----- Records for the exercise

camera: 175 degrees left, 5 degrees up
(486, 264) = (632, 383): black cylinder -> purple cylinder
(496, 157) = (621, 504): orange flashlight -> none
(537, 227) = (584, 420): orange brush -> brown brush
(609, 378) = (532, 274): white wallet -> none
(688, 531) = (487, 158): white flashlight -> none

----------
----- Records for the exercise

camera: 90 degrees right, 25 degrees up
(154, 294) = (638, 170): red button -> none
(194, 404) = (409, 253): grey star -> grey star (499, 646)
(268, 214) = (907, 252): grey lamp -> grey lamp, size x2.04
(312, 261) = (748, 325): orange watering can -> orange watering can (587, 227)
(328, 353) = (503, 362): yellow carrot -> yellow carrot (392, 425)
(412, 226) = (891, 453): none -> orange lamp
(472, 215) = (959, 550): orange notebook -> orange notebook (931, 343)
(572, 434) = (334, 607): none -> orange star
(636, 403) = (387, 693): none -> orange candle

----------
----- Records for the exercise

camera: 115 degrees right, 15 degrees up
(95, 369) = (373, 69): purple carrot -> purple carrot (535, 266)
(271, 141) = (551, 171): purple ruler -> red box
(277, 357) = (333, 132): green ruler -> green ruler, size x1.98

----------

Exercise requirements ▸ The entries above hold the needed span. Transcribe exactly the lines from the one with "camera: 175 degrees left, 5 degrees up" to the one with "(688, 531) = (487, 158): white", both included.

Response to the exercise ▸
camera: 175 degrees left, 5 degrees up
(486, 264) = (632, 383): black cylinder -> purple cylinder
(496, 157) = (621, 504): orange flashlight -> none
(537, 227) = (584, 420): orange brush -> brown brush
(609, 378) = (532, 274): white wallet -> none
(688, 531) = (487, 158): white flashlight -> none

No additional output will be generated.